(Material shown begins)

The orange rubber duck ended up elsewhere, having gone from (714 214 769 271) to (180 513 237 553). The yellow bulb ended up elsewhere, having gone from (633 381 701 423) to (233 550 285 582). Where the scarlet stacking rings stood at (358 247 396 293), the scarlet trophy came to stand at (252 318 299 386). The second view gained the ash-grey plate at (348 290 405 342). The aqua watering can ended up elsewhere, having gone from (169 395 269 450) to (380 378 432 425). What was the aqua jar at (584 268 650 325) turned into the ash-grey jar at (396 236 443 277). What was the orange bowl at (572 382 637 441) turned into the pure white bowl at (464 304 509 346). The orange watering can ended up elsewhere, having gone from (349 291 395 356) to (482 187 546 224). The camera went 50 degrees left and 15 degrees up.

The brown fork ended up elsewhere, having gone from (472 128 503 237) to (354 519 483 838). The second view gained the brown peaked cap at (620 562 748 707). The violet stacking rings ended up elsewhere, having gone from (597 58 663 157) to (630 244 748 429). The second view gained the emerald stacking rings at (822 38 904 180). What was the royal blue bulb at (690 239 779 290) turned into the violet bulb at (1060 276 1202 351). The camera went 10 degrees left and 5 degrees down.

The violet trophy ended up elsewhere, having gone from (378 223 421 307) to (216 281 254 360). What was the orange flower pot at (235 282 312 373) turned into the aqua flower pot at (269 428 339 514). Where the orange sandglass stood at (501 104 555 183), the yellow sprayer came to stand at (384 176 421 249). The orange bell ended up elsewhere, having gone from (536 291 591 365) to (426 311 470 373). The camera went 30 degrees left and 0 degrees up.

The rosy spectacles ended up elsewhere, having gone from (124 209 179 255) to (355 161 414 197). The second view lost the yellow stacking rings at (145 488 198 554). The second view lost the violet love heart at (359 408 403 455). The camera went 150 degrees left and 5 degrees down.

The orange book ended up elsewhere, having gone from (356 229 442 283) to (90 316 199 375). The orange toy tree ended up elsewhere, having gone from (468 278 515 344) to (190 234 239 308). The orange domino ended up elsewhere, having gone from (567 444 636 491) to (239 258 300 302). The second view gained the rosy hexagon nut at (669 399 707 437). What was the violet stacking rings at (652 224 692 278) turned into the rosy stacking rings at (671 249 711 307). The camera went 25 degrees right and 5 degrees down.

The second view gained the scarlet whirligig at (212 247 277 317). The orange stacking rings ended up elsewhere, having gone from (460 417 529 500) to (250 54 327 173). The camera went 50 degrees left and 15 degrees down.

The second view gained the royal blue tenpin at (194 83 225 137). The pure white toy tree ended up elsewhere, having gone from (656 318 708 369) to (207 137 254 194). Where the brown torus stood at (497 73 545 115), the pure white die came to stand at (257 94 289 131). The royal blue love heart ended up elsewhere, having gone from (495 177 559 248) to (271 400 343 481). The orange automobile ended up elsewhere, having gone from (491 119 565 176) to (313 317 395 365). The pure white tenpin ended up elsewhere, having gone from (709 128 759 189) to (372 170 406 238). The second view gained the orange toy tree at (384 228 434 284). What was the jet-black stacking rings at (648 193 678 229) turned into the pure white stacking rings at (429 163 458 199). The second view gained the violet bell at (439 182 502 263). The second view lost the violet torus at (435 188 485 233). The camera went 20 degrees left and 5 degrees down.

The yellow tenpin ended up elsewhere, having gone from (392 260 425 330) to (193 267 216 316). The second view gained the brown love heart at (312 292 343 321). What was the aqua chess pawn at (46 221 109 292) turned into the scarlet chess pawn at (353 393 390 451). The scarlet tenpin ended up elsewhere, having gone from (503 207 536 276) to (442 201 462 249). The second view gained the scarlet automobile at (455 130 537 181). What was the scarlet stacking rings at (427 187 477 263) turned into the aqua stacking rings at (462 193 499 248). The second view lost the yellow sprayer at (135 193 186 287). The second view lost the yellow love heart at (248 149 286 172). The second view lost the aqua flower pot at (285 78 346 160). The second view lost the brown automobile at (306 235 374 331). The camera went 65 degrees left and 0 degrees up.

(Material shown ends)

» Assigned task
Each entry is to be given again, exactly as it stands.

» Exercise answer
The orange rubber duck ended up elsewhere, having gone from (714 214 769 271) to (180 513 237 553). The yellow bulb ended up elsewhere, having gone from (633 381 701 423) to (233 550 285 582). Where the scarlet stacking rings stood at (358 247 396 293), the scarlet trophy came to stand at (252 318 299 386). The second view gained the ash-grey plate at (348 290 405 342). The aqua watering can ended up elsewhere, having gone from (169 395 269 450) to (380 378 432 425). What was the aqua jar at (584 268 650 325) turned into the ash-grey jar at (396 236 443 277). What was the orange bowl at (572 382 637 441) turned into the pure white bowl at (464 304 509 346). The orange watering can ended up elsewhere, having gone from (349 291 395 356) to (482 187 546 224). The camera went 50 degrees left and 15 degrees up.

The brown fork ended up elsewhere, having gone from (472 128 503 237) to (354 519 483 838). The second view gained the brown peaked cap at (620 562 748 707). The violet stacking rings ended up elsewhere, having gone from (597 58 663 157) to (630 244 748 429). The second view gained the emerald stacking rings at (822 38 904 180). What was the royal blue bulb at (690 239 779 290) turned into the violet bulb at (1060 276 1202 351). The camera went 10 degrees left and 5 degrees down.

The violet trophy ended up elsewhere, having gone from (378 223 421 307) to (216 281 254 360). What was the orange flower pot at (235 282 312 373) turned into the aqua flower pot at (269 428 339 514). Where the orange sandglass stood at (501 104 555 183), the yellow sprayer came to stand at (384 176 421 249). The orange bell ended up elsewhere, having gone from (536 291 591 365) to (426 311 470 373). The camera went 30 degrees left and 0 degrees up.

The rosy spectacles ended up elsewhere, having gone from (124 209 179 255) to (355 161 414 197). The second view lost the yellow stacking rings at (145 488 198 554). The second view lost the violet love heart at (359 408 403 455). The camera went 150 degrees left and 5 degrees down.

The orange book ended up elsewhere, having gone from (356 229 442 283) to (90 316 199 375). The orange toy tree ended up elsewhere, having gone from (468 278 515 344) to (190 234 239 308). The orange domino ended up elsewhere, having gone from (567 444 636 491) to (239 258 300 302). The second view gained the rosy hexagon nut at (669 399 707 437). What was the violet stacking rings at (652 224 692 278) turned into the rosy stacking rings at (671 249 711 307). The camera went 25 degrees right and 5 degrees down.

The second view gained the scarlet whirligig at (212 247 277 317). The orange stacking rings ended up elsewhere, having gone from (460 417 529 500) to (250 54 327 173). The camera went 50 degrees left and 15 degrees down.

The second view gained the royal blue tenpin at (194 83 225 137). The pure white toy tree ended up elsewhere, having gone from (656 318 708 369) to (207 137 254 194). Where the brown torus stood at (497 73 545 115), the pure white die came to stand at (257 94 289 131). The royal blue love heart ended up elsewhere, having gone from (495 177 559 248) to (271 400 343 481). The orange automobile ended up elsewhere, having gone from (491 119 565 176) to (313 317 395 365). The pure white tenpin ended up elsewhere, having gone from (709 128 759 189) to (372 170 406 238). The second view gained the orange toy tree at (384 228 434 284). What was the jet-black stacking rings at (648 193 678 229) turned into the pure white stacking rings at (429 163 458 199). The second view gained the violet bell at (439 182 502 263). The second view lost the violet torus at (435 188 485 233). The camera went 20 degrees left and 5 degrees down.

The yellow tenpin ended up elsewhere, having gone from (392 260 425 330) to (193 267 216 316). The second view gained the brown love heart at (312 292 343 321). What was the aqua chess pawn at (46 221 109 292) turned into the scarlet chess pawn at (353 393 390 451). The scarlet tenpin ended up elsewhere, having gone from (503 207 536 276) to (442 201 462 249). The second view gained the scarlet automobile at (455 130 537 181). What was the scarlet stacking rings at (427 187 477 263) turned into the aqua stacking rings at (462 193 499 248). The second view lost the yellow sprayer at (135 193 186 287). The second view lost the yellow love heart at (248 149 286 172). The second view lost the aqua flower pot at (285 78 346 160). The second view lost the brown automobile at (306 235 374 331). The camera went 65 degrees left and 0 degrees up.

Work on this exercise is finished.